-- Opening Marker --

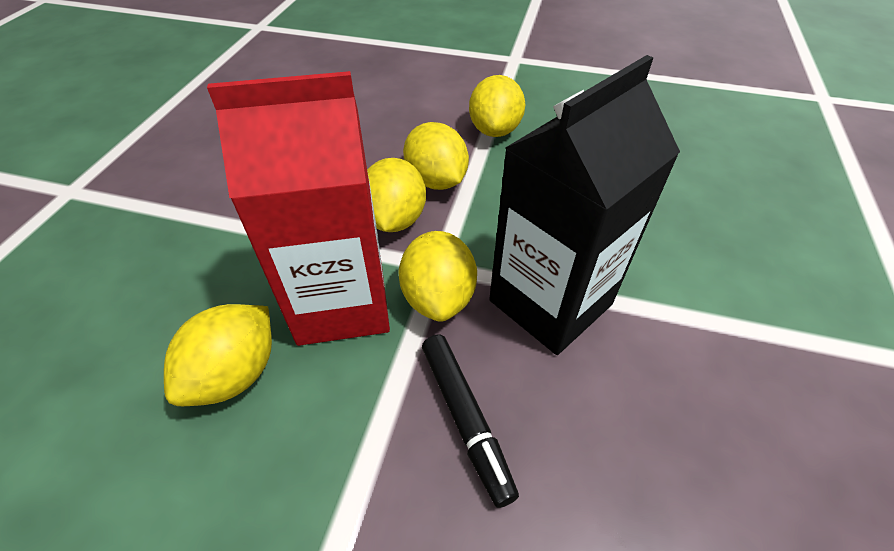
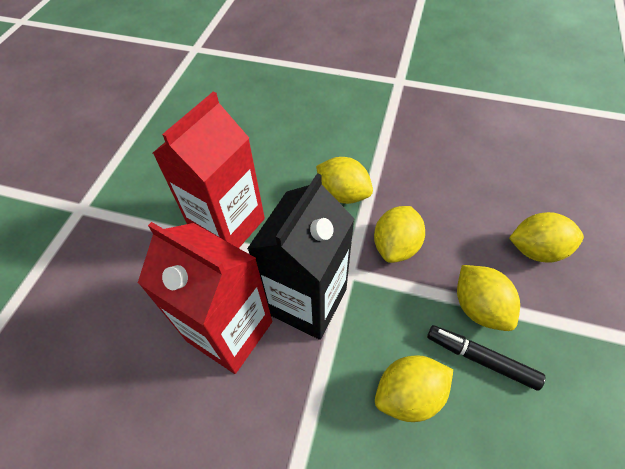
red carton: 1 -> 2

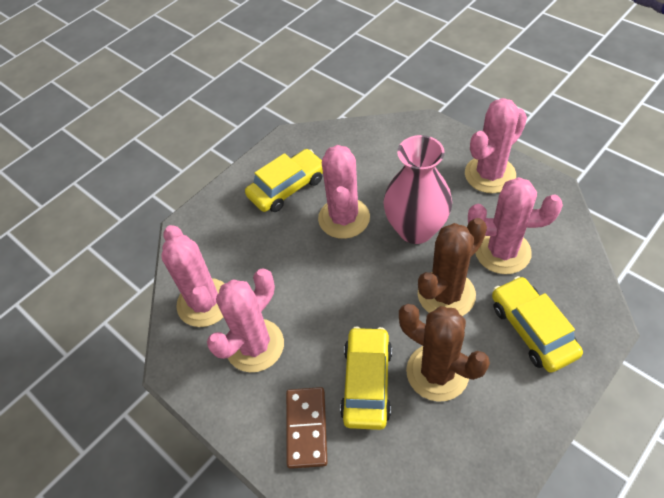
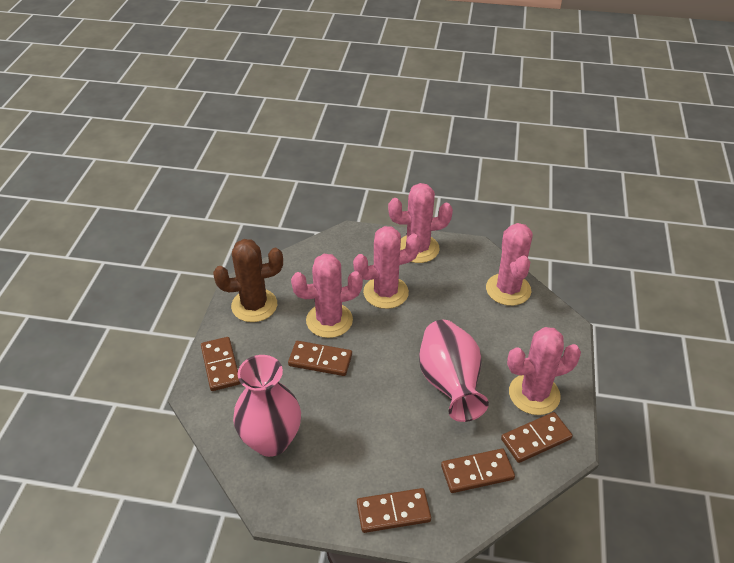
brown cactus: 2 -> 1
brown domino: 1 -> 5
pink vase: 1 -> 2
yellow car: 3 -> 0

-- Closing Marker --

Description of the task -> Your copy of the records must match them exactly, except that no pictures appear in it.

Finished task ->
red carton: 1 -> 2

brown cactus: 2 -> 1
brown domino: 1 -> 5
pink vase: 1 -> 2
yellow car: 3 -> 0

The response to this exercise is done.